■ Instructions to follow
Your answer must consist of the records exactly as given, with no pictures included.

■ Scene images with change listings

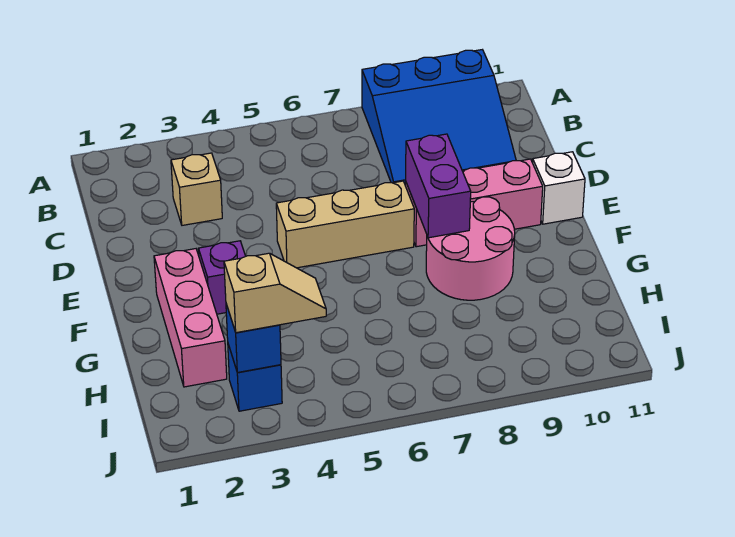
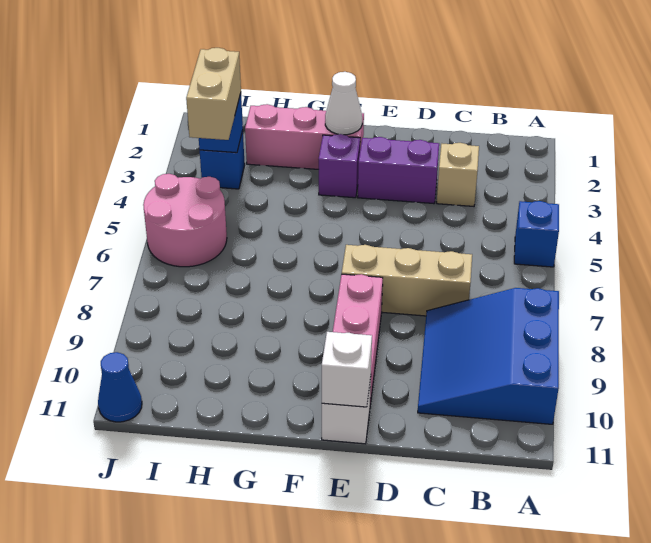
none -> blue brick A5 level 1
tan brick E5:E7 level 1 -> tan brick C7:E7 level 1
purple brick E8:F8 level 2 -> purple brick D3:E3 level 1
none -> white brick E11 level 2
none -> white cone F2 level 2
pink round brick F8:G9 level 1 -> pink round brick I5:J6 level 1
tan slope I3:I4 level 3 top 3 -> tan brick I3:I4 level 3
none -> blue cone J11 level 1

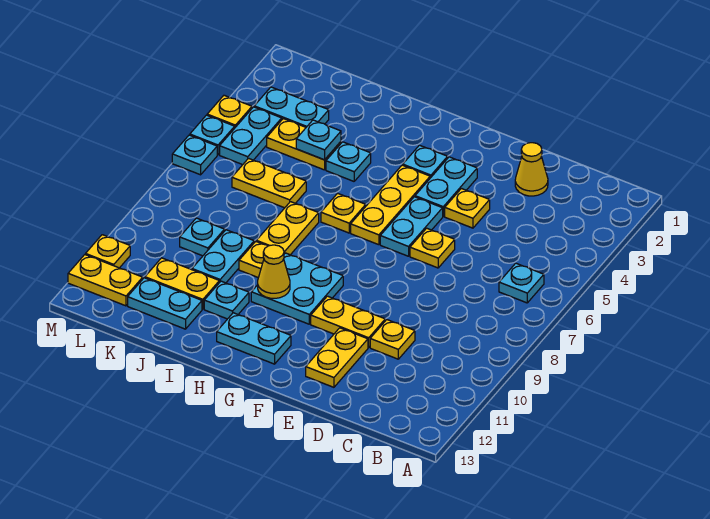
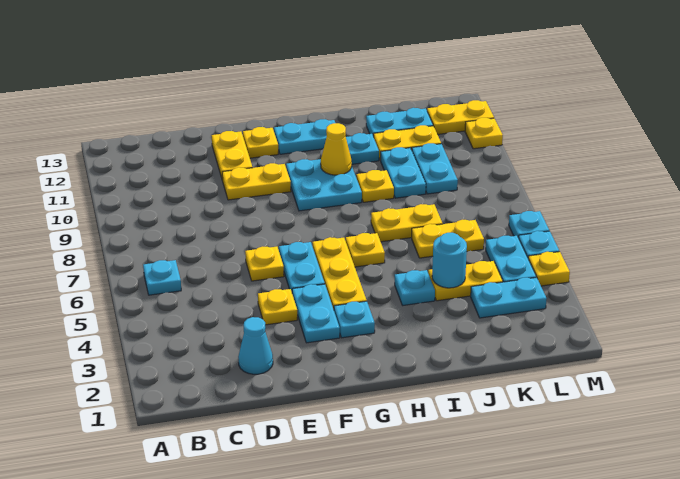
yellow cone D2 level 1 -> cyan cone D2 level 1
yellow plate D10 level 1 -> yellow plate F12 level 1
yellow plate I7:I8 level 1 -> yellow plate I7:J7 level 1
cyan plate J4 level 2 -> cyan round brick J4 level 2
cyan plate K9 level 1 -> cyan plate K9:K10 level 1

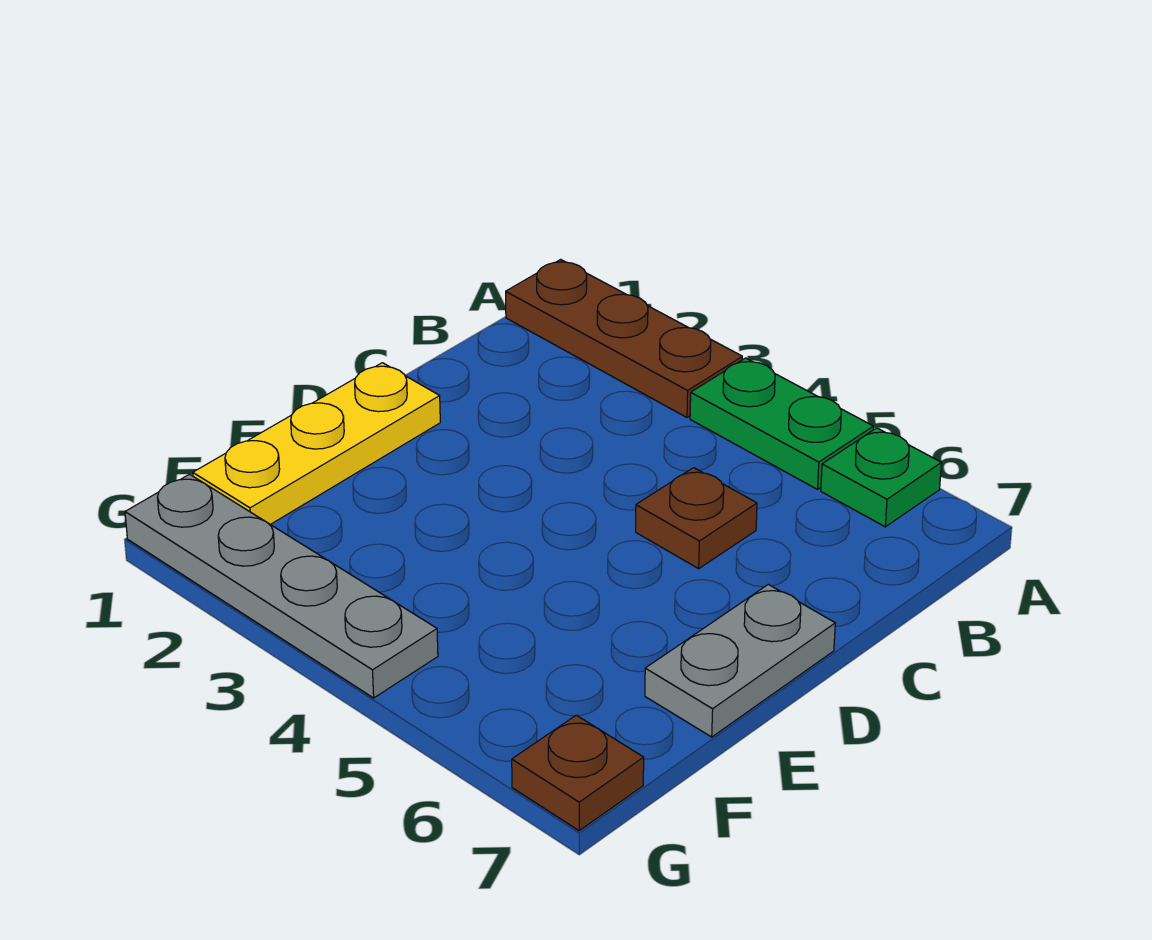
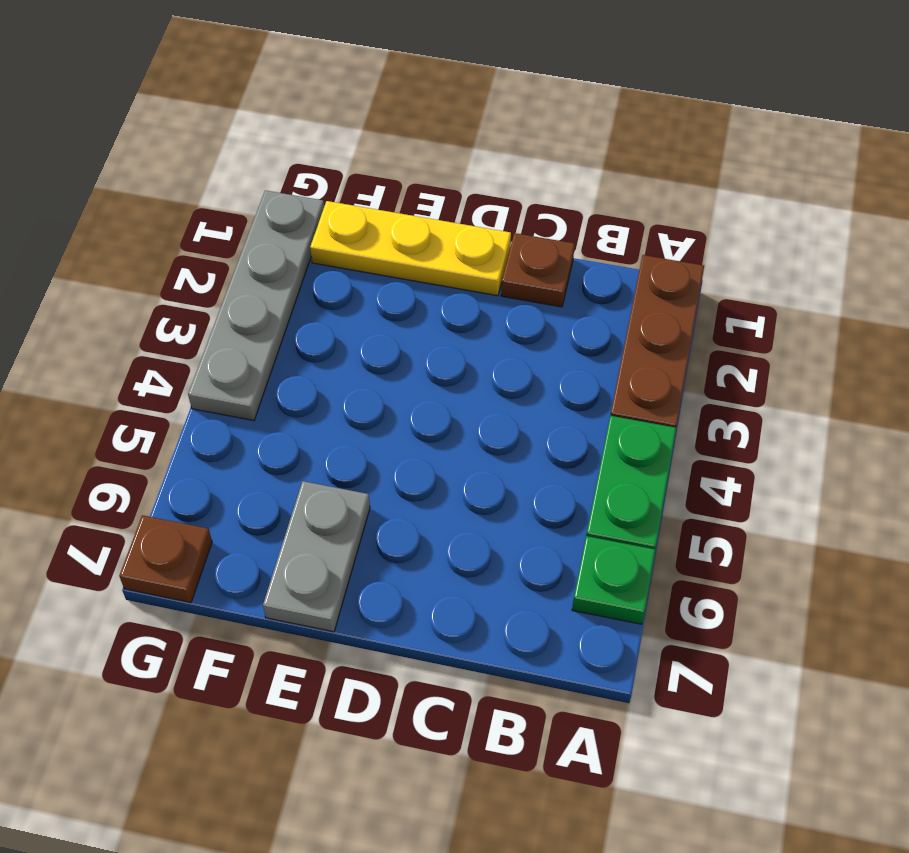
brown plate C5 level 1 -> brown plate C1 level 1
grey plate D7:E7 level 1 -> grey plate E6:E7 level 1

■ Task result
none -> blue brick A5 level 1
tan brick E5:E7 level 1 -> tan brick C7:E7 level 1
purple brick E8:F8 level 2 -> purple brick D3:E3 level 1
none -> white brick E11 level 2
none -> white cone F2 level 2
pink round brick F8:G9 level 1 -> pink round brick I5:J6 level 1
tan slope I3:I4 level 3 top 3 -> tan brick I3:I4 level 3
none -> blue cone J11 level 1

yellow cone D2 level 1 -> cyan cone D2 level 1
yellow plate D10 level 1 -> yellow plate F12 level 1
yellow plate I7:I8 level 1 -> yellow plate I7:J7 level 1
cyan plate J4 level 2 -> cyan round brick J4 level 2
cyan plate K9 level 1 -> cyan plate K9:K10 level 1

brown plate C5 level 1 -> brown plate C1 level 1
grey plate D7:E7 level 1 -> grey plate E6:E7 level 1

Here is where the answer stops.